**EXCERPTED RECORDS**
++++
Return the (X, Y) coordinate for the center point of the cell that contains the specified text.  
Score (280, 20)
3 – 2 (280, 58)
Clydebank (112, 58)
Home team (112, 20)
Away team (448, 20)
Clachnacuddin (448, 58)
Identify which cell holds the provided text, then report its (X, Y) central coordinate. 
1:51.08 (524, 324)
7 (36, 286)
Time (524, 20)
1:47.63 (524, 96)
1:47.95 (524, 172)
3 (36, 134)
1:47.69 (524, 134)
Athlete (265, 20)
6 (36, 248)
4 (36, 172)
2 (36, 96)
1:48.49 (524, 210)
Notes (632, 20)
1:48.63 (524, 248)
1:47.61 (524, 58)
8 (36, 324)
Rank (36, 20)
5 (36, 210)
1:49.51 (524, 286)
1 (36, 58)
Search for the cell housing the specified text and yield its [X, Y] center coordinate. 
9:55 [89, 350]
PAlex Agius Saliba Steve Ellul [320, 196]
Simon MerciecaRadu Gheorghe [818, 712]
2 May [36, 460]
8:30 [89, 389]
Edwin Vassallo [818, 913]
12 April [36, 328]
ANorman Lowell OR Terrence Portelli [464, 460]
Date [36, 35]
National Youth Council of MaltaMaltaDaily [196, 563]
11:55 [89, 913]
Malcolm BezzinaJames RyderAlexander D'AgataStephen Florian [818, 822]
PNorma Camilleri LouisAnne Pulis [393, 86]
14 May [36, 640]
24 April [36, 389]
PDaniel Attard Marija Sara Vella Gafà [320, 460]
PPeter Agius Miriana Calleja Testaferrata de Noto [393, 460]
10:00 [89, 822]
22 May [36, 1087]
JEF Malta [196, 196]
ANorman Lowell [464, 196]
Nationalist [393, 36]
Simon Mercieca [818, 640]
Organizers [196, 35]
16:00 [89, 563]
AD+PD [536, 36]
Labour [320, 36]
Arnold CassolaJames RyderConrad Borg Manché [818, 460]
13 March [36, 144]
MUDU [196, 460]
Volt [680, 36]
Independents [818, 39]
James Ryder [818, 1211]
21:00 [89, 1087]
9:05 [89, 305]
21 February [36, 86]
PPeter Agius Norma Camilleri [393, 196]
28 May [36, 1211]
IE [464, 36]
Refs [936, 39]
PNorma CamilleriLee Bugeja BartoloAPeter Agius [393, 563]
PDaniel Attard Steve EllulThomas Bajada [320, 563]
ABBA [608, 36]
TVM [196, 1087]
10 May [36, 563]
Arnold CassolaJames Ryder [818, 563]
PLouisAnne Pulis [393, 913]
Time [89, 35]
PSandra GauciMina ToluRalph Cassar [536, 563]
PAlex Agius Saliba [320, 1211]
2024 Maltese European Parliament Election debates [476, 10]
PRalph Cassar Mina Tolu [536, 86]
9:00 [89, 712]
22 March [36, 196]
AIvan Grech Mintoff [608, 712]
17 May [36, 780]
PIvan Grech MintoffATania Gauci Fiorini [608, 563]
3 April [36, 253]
++++
**TASK TO CARRY OUT**
Rewrite every line of the records above as a Markdown table with two columns, Row and Line. Number the lines consecutively and omit any blank lines.

**RESULT FOR THIS TASK**
| Row | Line |
|---|---|
| 1 | Return the (X, Y) coordinate for the center point of the cell that contains the specified text.   |
| 2 | Score (280, 20) |
| 3 | 3 – 2 (280, 58) |
| 4 | Clydebank (112, 58) |
| 5 | Home team (112, 20) |
| 6 | Away team (448, 20) |
| 7 | Clachnacuddin (448, 58) |
| 8 | Identify which cell holds the provided text, then report its (X, Y) central coordinate.  |
| 9 | 1:51.08 (524, 324) |
| 10 | 7 (36, 286) |
| 11 | Time (524, 20) |
| 12 | 1:47.63 (524, 96) |
| 13 | 1:47.95 (524, 172) |
| 14 | 3 (36, 134) |
| 15 | 1:47.69 (524, 134) |
| 16 | Athlete (265, 20) |
| 17 | 6 (36, 248) |
| 18 | 4 (36, 172) |
| 19 | 2 (36, 96) |
| 20 | 1:48.49 (524, 210) |
| 21 | Notes (632, 20) |
| 22 | 1:48.63 (524, 248) |
| 23 | 1:47.61 (524, 58) |
| 24 | 8 (36, 324) |
| 25 | Rank (36, 20) |
| 26 | 5 (36, 210) |
| 27 | 1:49.51 (524, 286) |
| 28 | 1 (36, 58) |
| 29 | Search for the cell housing the specified text and yield its [X, Y] center coordinate.  |
| 30 | 9:55 [89, 350] |
| 31 | PAlex Agius Saliba Steve Ellul [320, 196] |
| 32 | Simon MerciecaRadu Gheorghe [818, 712] |
| 33 | 2 May [36, 460] |
| 34 | 8:30 [89, 389] |
| 35 | Edwin Vassallo [818, 913] |
| 36 | 12 April [36, 328] |
| 37 | ANorman Lowell OR Terrence Portelli [464, 460] |
| 38 | Date [36, 35] |
| 39 | National Youth Council of MaltaMaltaDaily [196, 563] |
| 40 | 11:55 [89, 913] |
| 41 | Malcolm BezzinaJames RyderAlexander D'AgataStephen Florian [818, 822] |
| 42 | PNorma Camilleri LouisAnne Pulis [393, 86] |
| 43 | 14 May [36, 640] |
| 44 | 24 April [36, 389] |
| 45 | PDaniel Attard Marija Sara Vella Gafà [320, 460] |
| 46 | PPeter Agius Miriana Calleja Testaferrata de Noto [393, 460] |
| 47 | 10:00 [89, 822] |
| 48 | 22 May [36, 1087] |
| 49 | JEF Malta [196, 196] |
| 50 | ANorman Lowell [464, 196] |
| 51 | Nationalist [393, 36] |
| 52 | Simon Mercieca [818, 640] |
| 53 | Organizers [196, 35] |
| 54 | 16:00 [89, 563] |
| 55 | AD+PD [536, 36] |
| 56 | Labour [320, 36] |
| 57 | Arnold CassolaJames RyderConrad Borg Manché [818, 460] |
| 58 | 13 March [36, 144] |
| 59 | MUDU [196, 460] |
| 60 | Volt [680, 36] |
| 61 | Independents [818, 39] |
| 62 | James Ryder [818, 1211] |
| 63 | 21:00 [89, 1087] |
| 64 | 9:05 [89, 305] |
| 65 | 21 February [36, 86] |
| 66 | PPeter Agius Norma Camilleri [393, 196] |
| 67 | 28 May [36, 1211] |
| 68 | IE [464, 36] |
| 69 | Refs [936, 39] |
| 70 | PNorma CamilleriLee Bugeja BartoloAPeter Agius [393, 563] |
| 71 | PDaniel Attard Steve EllulThomas Bajada [320, 563] |
| 72 | ABBA [608, 36] |
| 73 | TVM [196, 1087] |
| 74 | 10 May [36, 563] |
| 75 | Arnold CassolaJames Ryder [818, 563] |
| 76 | PLouisAnne Pulis [393, 913] |
| 77 | Time [89, 35] |
| 78 | PSandra GauciMina ToluRalph Cassar [536, 563] |
| 79 | PAlex Agius Saliba [320, 1211] |
| 80 | 2024 Maltese European Parliament Election debates [476, 10] |
| 81 | PRalph Cassar Mina Tolu [536, 86] |
| 82 | 9:00 [89, 712] |
| 83 | 22 March [36, 196] |
| 84 | AIvan Grech Mintoff [608, 712] |
| 85 | 17 May [36, 780] |
| 86 | PIvan Grech MintoffATania Gauci Fiorini [608, 563] |
| 87 | 3 April [36, 253] |